# [Exercise goal]
Lines before the one holding "TOF2 pin SCL: D10 -> D0" are not wanted. Please copy that line and everything after it to the end of the records, exactly, skipping pictures.

# [Data to examine]
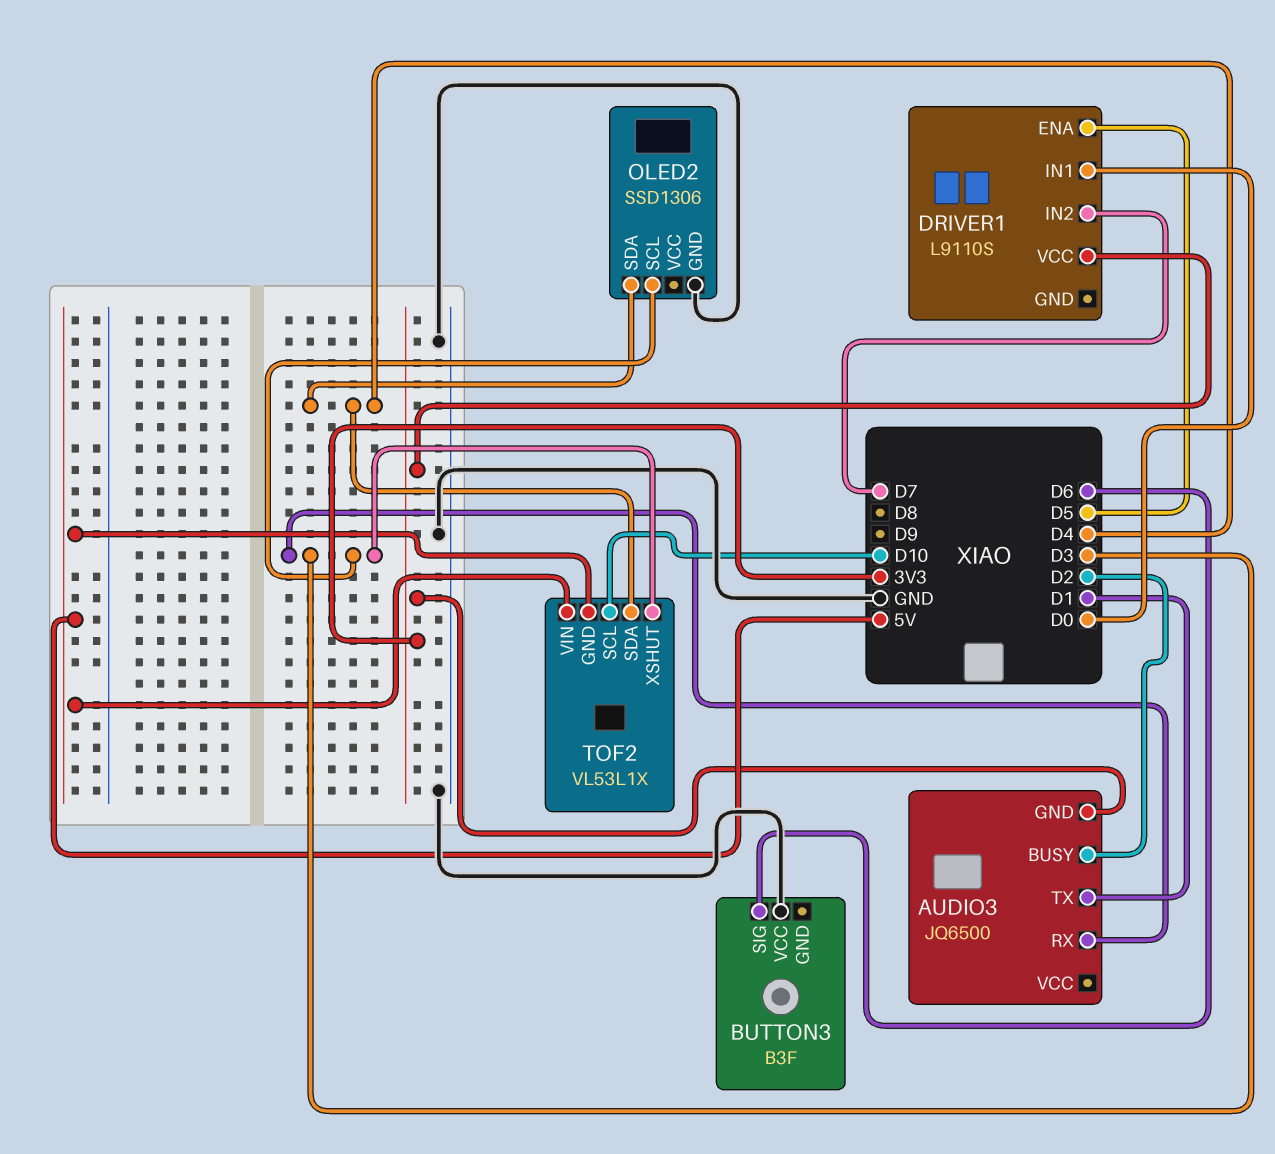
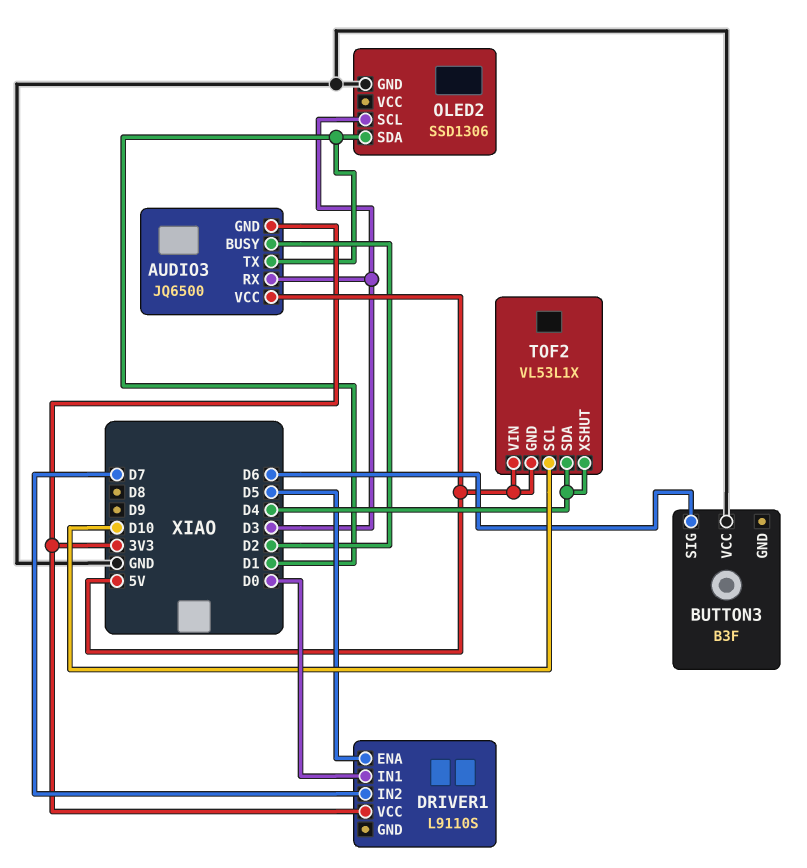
AUDIO3 pin VCC: none -> 5V
OLED2 pin SDA: D4 -> D1
TOF2 pin XSHUT: D3 -> D4

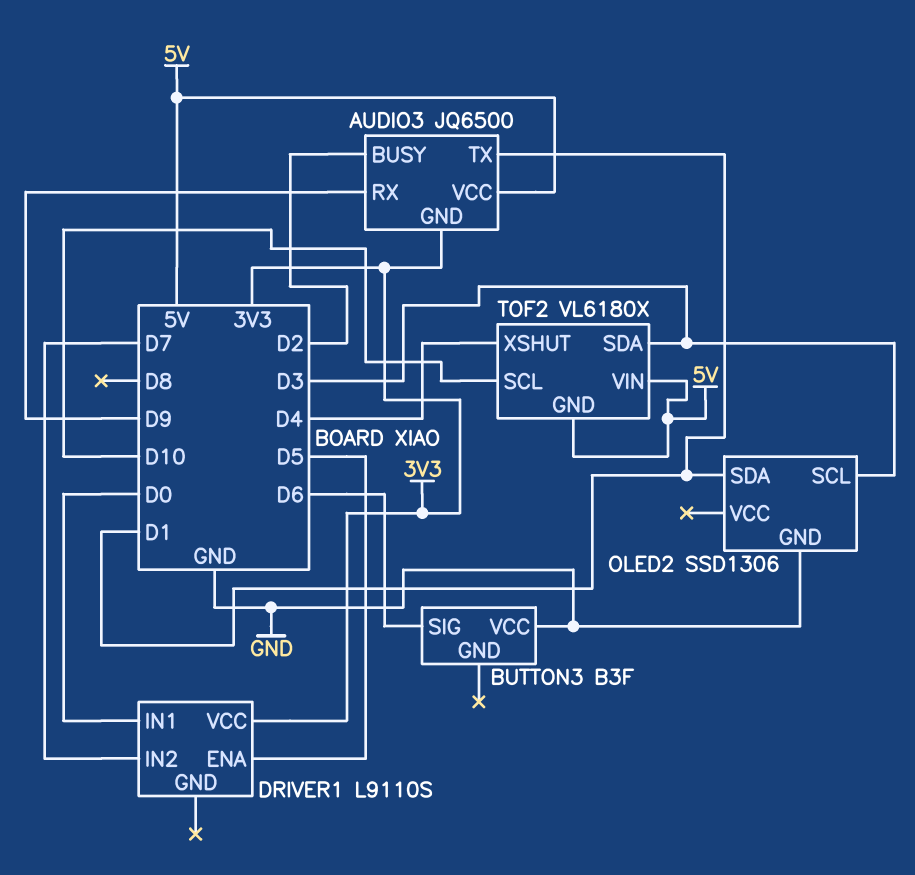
AUDIO3 pin RX: D3 -> D9
TOF2: VL53L1X -> VL6180X
TOF2 pin SDA: D4 -> D3

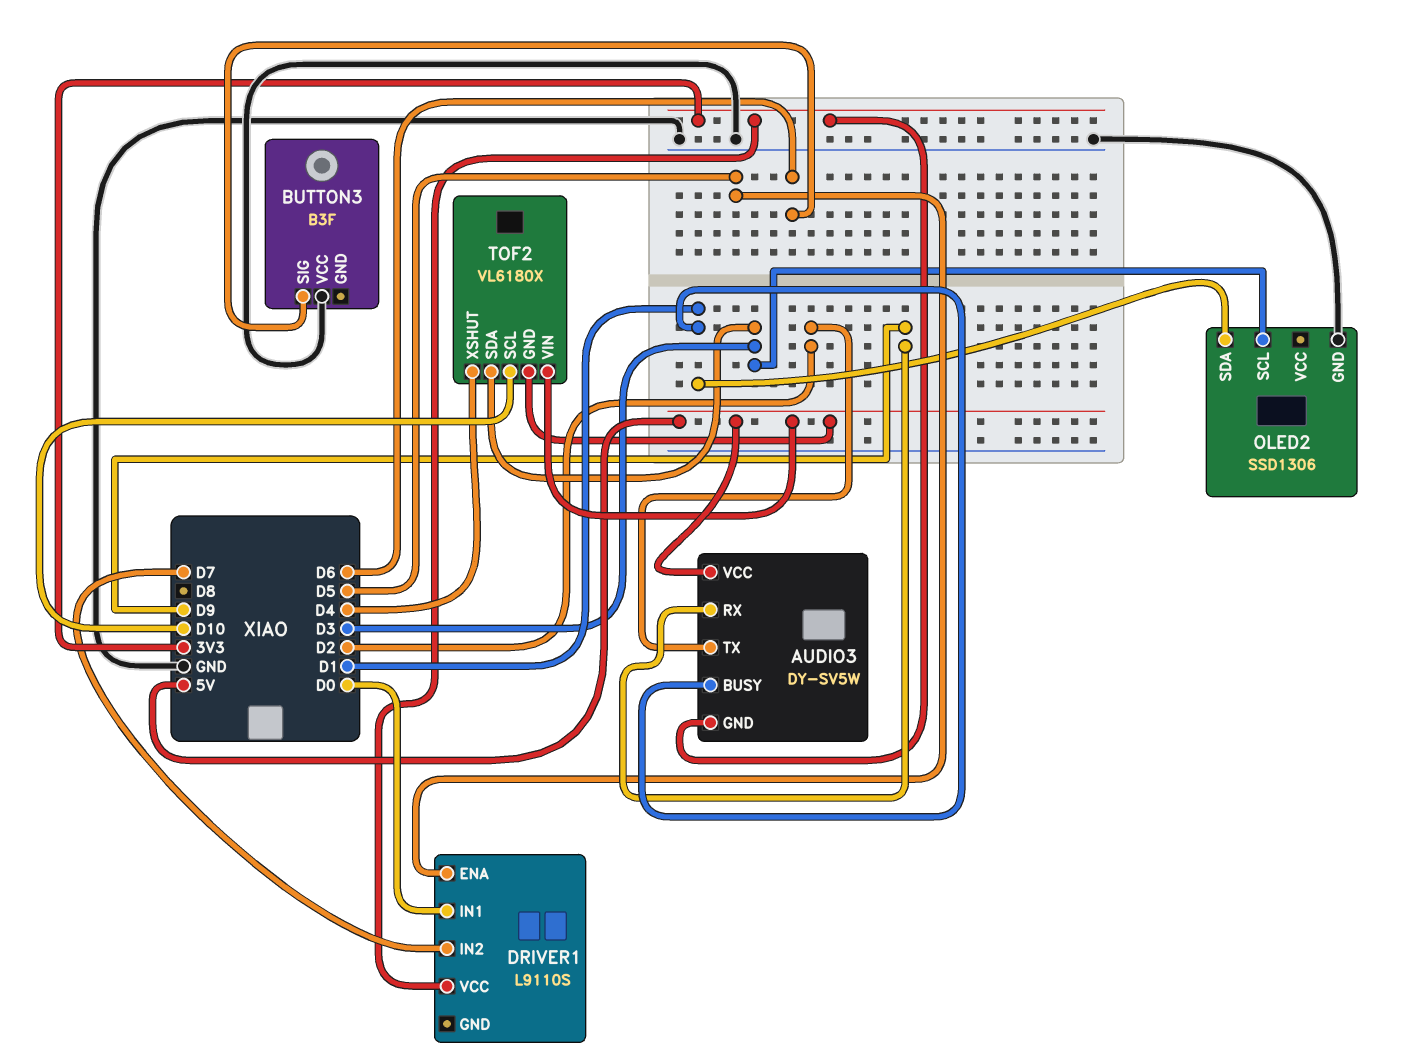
AUDIO3: JQ6500 -> DY-SV5W
AUDIO3 pin BUSY: D2 -> D1
AUDIO3 pin TX: D1 -> D2

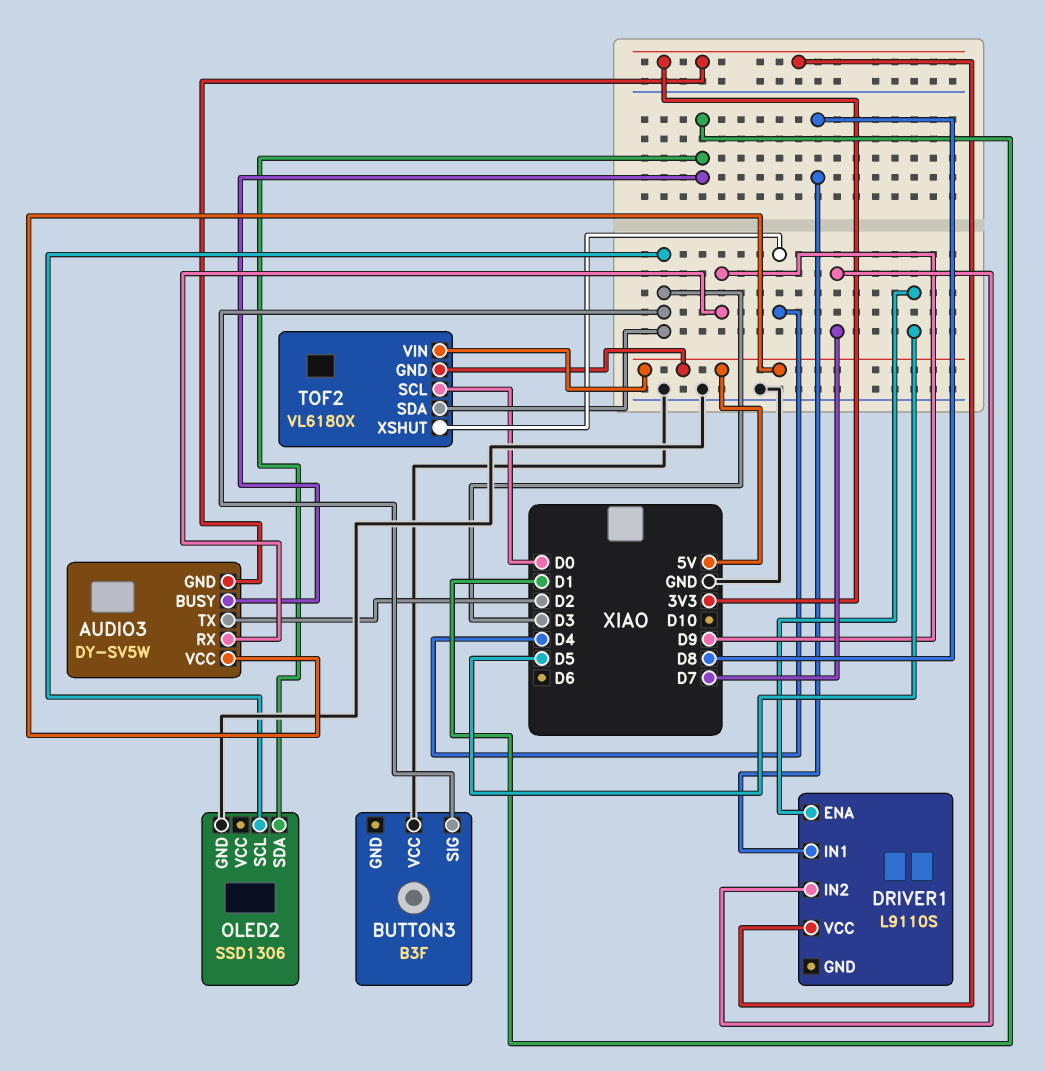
BUTTON3 pin SIG: D6 -> D3
DRIVER1 pin IN1: D0 -> D8
TOF2 pin SCL: D10 -> D0

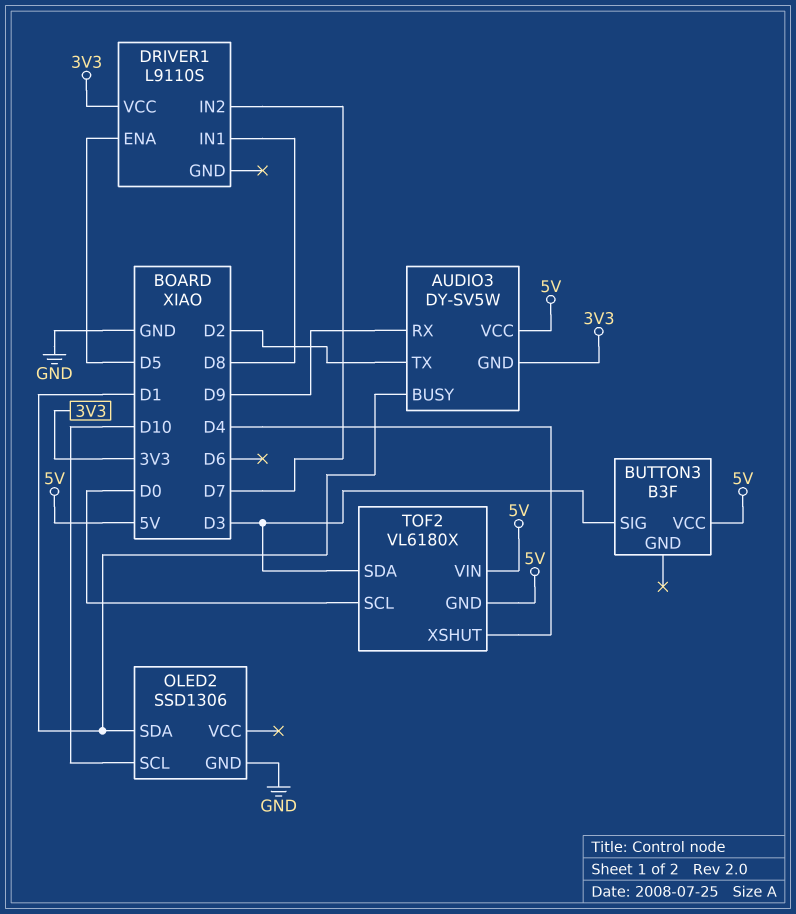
BUTTON3 pin VCC: GND -> 5V
OLED2 pin SCL: D3 -> D10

# [Task result]
TOF2 pin SCL: D10 -> D0

BUTTON3 pin VCC: GND -> 5V
OLED2 pin SCL: D3 -> D10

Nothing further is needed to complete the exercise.